Dataset items:

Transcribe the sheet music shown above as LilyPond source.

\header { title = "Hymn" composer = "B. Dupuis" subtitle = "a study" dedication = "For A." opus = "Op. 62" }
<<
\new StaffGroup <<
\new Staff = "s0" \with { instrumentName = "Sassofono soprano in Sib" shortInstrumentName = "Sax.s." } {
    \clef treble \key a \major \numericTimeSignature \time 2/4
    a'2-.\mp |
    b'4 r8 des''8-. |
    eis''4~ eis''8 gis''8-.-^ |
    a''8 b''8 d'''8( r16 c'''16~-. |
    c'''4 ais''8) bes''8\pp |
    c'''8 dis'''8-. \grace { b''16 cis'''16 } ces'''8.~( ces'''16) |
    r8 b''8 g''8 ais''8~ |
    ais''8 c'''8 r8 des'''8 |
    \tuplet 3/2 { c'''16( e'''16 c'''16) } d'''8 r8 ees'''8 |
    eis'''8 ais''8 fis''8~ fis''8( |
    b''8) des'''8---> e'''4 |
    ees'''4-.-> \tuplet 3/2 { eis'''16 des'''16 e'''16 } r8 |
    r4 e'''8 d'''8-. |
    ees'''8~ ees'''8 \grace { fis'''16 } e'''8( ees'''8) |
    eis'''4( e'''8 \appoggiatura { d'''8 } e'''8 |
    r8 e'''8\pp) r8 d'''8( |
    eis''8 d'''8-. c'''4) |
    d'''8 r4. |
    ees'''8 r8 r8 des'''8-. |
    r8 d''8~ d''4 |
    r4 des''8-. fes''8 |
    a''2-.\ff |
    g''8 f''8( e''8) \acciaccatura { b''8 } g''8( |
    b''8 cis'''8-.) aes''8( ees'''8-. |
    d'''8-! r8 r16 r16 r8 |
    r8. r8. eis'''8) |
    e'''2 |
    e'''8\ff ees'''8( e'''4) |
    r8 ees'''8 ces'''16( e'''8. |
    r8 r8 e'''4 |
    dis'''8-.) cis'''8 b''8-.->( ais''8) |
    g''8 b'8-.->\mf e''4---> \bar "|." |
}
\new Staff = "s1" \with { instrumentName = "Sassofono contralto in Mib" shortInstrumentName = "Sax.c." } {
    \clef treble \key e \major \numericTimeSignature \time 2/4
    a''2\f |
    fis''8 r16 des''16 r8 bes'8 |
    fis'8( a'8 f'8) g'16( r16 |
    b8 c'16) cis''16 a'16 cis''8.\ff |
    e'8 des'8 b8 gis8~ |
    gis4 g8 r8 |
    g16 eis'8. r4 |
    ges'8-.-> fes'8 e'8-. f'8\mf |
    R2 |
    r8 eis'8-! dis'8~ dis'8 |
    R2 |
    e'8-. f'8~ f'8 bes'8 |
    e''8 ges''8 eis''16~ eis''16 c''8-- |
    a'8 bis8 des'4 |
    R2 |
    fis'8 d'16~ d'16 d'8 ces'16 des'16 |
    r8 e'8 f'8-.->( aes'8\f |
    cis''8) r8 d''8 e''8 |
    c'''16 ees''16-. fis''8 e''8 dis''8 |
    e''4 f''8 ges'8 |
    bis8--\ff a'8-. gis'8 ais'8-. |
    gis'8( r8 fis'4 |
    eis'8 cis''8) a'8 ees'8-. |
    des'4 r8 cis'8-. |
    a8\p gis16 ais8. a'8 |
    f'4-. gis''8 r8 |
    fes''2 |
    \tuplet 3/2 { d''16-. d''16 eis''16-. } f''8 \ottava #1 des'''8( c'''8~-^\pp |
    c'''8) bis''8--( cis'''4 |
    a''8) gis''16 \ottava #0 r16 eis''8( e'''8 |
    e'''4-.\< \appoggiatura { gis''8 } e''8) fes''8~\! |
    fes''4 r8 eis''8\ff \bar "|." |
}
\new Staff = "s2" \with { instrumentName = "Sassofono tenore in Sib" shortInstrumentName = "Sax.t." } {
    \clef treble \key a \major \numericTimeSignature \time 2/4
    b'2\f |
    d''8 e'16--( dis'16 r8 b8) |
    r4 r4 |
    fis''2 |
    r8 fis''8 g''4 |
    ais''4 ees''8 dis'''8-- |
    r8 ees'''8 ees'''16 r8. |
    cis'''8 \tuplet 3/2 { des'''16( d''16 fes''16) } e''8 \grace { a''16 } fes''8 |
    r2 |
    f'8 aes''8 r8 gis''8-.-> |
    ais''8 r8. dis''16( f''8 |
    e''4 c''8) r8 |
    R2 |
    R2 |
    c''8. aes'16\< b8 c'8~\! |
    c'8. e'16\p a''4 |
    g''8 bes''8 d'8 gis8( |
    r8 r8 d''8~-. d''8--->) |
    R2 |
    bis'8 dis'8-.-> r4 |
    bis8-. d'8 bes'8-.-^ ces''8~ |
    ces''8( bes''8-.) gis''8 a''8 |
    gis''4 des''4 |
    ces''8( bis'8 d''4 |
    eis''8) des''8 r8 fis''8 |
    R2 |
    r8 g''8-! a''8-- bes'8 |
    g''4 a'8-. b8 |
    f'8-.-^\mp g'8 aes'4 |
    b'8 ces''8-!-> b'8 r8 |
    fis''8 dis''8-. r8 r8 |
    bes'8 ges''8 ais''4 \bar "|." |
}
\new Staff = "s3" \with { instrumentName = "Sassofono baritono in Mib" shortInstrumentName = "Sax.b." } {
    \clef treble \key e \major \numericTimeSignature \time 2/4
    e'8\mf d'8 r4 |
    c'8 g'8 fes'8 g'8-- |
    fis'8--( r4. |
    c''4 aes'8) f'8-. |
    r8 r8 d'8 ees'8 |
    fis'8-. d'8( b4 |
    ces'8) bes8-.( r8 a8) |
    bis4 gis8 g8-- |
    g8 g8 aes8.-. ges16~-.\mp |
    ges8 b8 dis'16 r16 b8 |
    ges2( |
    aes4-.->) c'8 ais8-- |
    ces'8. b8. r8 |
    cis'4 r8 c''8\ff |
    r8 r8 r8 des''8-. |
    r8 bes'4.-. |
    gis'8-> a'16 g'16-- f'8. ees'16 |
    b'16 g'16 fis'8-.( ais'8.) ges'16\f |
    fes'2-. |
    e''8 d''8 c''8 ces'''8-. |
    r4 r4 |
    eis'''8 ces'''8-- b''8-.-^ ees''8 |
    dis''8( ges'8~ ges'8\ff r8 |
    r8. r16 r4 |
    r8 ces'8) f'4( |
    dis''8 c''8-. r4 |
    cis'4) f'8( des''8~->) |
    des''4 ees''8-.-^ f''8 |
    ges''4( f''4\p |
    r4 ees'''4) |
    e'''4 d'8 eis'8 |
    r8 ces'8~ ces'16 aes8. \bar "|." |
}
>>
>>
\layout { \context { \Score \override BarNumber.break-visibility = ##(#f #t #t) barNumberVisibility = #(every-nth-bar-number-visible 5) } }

What the exercise asks:
Pull out every line of the data above that contains the string "tuplet", matching case exactly. Copy each line in full.

Correct response:
    \tuplet 3/2 { c'''16( e'''16 c'''16) } d'''8 r8 ees'''8 |
    ees'''4-.-> \tuplet 3/2 { eis'''16 des'''16 e'''16 } r8 |
    \tuplet 3/2 { d''16-. d''16 eis''16-. } f''8 \ottava #1 des'''8( c'''8~-^\pp |
    cis'''8 \tuplet 3/2 { des'''16( d''16 fes''16) } e''8 \grace { a''16 } fes''8 |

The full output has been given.